**What to do:**
Copy every line in the records below that contains the string "kern". Uppercase and lowercase letters count as different.

#####

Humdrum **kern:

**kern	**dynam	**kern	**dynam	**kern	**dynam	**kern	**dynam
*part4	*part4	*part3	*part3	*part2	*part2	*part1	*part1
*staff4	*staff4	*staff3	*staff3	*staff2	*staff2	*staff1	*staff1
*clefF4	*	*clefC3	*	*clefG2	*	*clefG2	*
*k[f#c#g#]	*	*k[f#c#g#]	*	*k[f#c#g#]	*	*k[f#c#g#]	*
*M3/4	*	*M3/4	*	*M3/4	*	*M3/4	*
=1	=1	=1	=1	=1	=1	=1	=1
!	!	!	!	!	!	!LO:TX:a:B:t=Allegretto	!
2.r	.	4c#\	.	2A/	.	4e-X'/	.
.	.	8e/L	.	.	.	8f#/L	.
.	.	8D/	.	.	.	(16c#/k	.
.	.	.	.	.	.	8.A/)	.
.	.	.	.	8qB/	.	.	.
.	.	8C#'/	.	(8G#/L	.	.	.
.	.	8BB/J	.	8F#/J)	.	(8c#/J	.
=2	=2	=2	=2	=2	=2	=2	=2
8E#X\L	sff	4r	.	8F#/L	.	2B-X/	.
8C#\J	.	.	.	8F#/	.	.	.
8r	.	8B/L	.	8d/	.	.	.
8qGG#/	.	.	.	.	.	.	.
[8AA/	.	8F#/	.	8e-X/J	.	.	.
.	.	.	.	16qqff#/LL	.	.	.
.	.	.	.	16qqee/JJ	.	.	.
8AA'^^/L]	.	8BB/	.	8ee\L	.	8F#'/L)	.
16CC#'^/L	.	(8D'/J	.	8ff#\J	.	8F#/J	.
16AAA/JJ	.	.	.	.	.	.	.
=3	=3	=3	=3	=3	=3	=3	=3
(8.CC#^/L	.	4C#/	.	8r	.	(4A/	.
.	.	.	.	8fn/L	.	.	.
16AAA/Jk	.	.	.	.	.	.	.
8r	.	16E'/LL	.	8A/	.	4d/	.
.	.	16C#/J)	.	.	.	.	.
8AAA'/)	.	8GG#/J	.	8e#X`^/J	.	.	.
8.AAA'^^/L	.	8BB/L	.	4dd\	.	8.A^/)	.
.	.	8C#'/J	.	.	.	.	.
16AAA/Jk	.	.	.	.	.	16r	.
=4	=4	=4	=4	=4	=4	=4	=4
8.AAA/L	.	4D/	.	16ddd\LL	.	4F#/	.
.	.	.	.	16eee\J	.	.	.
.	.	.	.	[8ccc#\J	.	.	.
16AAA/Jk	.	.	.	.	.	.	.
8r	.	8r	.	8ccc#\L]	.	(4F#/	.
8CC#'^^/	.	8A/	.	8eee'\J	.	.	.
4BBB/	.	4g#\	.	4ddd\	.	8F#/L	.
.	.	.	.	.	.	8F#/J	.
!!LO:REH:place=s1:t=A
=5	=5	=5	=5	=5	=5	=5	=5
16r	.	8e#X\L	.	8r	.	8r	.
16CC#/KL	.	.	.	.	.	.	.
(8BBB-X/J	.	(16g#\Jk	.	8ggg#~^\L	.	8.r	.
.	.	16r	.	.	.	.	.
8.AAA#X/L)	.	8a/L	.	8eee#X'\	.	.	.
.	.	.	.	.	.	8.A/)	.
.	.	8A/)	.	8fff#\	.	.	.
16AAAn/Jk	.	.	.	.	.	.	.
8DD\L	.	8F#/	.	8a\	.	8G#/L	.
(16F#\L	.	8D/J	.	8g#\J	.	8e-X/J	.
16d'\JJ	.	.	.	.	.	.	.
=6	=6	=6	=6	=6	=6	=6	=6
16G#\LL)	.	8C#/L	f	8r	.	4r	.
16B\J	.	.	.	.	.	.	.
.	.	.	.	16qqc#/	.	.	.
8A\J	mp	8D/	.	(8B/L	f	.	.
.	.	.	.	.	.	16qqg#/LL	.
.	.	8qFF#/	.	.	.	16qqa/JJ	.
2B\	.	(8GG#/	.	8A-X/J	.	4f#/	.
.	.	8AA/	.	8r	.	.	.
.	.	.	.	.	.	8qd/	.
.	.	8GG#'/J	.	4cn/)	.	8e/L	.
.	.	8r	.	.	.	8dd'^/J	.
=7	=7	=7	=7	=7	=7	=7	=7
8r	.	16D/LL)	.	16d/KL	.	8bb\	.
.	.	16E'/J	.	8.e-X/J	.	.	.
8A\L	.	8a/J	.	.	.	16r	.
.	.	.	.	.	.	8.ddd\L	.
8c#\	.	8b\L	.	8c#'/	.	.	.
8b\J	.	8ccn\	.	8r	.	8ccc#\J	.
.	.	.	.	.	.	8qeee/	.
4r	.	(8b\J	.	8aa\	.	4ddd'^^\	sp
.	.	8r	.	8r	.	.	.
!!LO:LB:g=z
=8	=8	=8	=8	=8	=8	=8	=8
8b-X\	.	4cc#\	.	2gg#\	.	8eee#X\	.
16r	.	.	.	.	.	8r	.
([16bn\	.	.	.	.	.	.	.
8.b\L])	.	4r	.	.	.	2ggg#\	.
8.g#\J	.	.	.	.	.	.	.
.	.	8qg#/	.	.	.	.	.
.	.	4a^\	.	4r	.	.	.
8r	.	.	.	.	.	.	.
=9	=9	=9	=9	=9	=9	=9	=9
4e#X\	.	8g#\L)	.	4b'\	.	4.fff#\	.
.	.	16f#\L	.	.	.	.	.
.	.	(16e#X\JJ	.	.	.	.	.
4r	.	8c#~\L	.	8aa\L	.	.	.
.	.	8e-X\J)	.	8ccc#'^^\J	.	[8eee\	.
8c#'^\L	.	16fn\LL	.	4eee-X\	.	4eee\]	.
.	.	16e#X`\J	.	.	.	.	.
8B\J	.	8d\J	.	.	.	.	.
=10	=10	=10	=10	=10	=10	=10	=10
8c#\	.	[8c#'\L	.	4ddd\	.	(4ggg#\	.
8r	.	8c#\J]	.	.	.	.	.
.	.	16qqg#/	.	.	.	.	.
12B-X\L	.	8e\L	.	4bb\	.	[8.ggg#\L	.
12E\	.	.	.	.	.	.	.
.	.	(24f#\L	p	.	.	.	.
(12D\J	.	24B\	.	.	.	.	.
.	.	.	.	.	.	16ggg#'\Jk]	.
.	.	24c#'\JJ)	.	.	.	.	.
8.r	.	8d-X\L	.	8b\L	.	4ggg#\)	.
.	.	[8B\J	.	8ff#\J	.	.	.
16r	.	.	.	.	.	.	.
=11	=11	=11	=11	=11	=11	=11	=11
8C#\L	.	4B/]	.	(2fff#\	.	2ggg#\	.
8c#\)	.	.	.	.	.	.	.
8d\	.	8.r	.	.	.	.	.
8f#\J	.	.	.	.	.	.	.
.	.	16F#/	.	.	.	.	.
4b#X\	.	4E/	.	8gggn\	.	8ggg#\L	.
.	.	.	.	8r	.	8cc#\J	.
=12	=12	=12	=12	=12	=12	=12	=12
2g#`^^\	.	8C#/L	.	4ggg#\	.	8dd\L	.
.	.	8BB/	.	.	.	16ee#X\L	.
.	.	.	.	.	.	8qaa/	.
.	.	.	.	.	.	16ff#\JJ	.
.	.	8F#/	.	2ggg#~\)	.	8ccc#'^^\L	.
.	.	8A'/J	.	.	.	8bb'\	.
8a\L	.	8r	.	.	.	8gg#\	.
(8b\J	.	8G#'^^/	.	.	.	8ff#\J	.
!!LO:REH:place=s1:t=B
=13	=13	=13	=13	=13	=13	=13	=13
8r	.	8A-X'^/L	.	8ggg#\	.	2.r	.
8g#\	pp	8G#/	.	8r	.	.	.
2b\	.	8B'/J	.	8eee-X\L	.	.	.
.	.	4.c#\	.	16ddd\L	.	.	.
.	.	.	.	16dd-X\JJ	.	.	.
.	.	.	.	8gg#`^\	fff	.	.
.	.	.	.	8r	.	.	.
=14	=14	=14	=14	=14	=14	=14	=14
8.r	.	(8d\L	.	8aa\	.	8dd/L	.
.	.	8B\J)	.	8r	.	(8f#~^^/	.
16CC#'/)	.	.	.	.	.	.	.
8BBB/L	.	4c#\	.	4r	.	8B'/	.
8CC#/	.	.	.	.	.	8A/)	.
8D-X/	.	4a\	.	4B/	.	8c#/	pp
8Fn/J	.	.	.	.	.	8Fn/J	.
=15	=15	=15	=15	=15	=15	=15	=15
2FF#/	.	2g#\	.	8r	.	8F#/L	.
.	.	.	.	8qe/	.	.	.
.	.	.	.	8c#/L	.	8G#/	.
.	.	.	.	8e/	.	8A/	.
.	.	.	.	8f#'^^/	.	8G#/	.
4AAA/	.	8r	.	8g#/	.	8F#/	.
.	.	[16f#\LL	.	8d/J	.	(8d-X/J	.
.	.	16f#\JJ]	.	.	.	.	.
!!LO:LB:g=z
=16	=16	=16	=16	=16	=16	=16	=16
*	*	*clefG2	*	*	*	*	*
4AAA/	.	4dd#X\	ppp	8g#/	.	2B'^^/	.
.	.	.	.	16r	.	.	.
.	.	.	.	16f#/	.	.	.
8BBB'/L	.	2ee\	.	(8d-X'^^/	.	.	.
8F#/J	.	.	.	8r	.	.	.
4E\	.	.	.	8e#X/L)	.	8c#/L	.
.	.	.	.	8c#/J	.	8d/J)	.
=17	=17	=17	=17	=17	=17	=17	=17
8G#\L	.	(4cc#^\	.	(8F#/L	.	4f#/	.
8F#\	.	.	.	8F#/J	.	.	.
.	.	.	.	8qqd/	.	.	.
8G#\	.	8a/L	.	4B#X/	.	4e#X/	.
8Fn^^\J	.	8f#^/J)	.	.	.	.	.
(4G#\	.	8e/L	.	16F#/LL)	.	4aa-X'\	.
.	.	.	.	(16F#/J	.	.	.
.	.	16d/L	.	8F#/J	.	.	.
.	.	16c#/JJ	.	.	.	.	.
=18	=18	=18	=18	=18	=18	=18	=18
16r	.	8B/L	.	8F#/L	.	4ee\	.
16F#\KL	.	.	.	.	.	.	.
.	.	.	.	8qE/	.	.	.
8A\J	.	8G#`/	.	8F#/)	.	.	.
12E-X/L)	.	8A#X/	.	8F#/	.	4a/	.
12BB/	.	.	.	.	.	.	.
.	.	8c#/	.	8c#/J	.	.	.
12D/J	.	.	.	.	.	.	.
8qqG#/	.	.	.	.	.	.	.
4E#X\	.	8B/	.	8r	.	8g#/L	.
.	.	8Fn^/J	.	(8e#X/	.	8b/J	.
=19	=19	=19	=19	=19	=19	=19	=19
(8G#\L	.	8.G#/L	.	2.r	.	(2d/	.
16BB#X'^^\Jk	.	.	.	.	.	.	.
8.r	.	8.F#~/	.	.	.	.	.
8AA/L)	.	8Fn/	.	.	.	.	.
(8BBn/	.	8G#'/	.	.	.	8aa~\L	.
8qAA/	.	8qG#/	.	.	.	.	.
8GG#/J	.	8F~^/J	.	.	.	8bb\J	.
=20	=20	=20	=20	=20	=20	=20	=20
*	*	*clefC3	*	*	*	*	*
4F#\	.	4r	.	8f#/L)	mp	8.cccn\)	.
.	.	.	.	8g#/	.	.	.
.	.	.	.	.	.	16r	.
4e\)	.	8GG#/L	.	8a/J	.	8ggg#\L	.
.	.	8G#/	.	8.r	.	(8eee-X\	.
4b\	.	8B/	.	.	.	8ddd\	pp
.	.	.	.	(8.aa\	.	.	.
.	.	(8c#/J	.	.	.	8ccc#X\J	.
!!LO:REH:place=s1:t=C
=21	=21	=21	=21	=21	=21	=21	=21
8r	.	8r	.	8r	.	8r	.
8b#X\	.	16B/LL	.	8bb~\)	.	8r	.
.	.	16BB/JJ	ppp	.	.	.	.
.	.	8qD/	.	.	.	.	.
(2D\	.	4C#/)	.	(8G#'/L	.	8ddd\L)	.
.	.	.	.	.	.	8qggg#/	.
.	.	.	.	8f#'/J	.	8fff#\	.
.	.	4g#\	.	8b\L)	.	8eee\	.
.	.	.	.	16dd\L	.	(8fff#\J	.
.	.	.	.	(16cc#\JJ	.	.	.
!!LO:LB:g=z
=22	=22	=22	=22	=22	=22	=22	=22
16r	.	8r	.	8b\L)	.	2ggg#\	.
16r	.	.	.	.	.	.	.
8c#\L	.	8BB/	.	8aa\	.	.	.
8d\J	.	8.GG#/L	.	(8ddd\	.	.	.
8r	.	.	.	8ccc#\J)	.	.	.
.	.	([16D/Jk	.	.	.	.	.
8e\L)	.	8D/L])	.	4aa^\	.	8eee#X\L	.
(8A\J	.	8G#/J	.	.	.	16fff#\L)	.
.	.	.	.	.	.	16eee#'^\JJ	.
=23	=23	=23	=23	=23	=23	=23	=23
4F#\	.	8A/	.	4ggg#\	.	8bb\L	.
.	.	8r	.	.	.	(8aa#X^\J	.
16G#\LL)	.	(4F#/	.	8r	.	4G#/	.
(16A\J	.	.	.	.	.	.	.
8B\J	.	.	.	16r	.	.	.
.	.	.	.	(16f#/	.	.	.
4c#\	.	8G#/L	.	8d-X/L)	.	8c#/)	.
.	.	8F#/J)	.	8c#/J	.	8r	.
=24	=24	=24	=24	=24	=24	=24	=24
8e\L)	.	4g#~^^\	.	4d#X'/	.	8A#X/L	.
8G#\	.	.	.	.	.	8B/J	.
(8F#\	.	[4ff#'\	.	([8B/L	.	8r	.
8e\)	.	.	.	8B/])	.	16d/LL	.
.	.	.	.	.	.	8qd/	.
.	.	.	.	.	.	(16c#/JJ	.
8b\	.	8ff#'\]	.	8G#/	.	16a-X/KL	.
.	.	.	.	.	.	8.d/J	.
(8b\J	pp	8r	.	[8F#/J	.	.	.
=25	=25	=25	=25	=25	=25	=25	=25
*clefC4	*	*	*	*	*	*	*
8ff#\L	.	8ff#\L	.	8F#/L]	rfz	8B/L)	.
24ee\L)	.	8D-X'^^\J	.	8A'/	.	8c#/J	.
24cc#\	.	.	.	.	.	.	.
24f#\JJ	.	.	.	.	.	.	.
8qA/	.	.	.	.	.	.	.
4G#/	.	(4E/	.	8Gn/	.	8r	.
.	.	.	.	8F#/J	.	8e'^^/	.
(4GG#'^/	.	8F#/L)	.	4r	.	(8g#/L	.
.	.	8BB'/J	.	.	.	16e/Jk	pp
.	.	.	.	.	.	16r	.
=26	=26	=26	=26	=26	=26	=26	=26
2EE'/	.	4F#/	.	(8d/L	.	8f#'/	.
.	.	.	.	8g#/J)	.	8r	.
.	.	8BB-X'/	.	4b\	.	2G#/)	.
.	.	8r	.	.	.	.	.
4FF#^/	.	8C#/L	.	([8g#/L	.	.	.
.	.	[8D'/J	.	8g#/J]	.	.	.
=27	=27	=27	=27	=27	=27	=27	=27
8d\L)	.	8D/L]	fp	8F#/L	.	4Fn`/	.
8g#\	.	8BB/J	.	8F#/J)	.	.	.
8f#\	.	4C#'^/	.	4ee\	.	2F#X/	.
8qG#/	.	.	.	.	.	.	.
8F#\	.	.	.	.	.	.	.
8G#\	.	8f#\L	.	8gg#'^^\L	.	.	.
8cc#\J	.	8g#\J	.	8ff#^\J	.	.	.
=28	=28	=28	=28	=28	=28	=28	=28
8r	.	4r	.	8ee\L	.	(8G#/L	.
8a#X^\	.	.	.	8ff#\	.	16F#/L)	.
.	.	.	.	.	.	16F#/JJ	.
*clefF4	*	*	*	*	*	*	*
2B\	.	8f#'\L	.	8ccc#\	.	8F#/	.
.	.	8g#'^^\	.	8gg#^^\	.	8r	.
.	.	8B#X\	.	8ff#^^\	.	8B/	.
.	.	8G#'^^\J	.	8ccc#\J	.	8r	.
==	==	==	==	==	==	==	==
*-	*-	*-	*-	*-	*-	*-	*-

#####

**Solution for this exercise:**
Humdrum **kern:
**kern	**dynam	**kern	**dynam	**kern	**dynam	**kern	**dynam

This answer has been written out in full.